## [Prompt]
Retype the material in full, keeping every word the same.

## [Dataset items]

## BEGIN

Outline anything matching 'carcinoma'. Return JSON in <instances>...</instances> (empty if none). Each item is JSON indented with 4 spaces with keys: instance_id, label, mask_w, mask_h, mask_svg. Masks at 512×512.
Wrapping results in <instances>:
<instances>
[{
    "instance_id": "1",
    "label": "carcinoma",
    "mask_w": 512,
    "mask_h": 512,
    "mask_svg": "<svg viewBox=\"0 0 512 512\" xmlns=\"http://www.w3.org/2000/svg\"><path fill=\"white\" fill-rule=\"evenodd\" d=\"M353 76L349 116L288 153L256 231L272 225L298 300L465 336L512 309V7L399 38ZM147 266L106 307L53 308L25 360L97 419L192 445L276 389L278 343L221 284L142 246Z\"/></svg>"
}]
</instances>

## END

## [Reply to the task]
Outline anything matching 'carcinoma'. Return JSON in <instances>...</instances> (empty if none). Each item is JSON indented with 4 spaces with keys: instance_id, label, mask_w, mask_h, mask_svg. Masks at 512×512.
Wrapping results in <instances>:
<instances>
[{
    "instance_id": "1",
    "label": "carcinoma",
    "mask_w": 512,
    "mask_h": 512,
    "mask_svg": "<svg viewBox=\"0 0 512 512\" xmlns=\"http://www.w3.org/2000/svg\"><path fill=\"white\" fill-rule=\"evenodd\" d=\"M353 76L349 116L288 153L256 231L272 225L298 300L465 336L512 309V7L399 38ZM147 266L106 307L53 308L25 360L97 419L192 445L276 389L278 343L221 284L142 246Z\"/></svg>"
}]
</instances>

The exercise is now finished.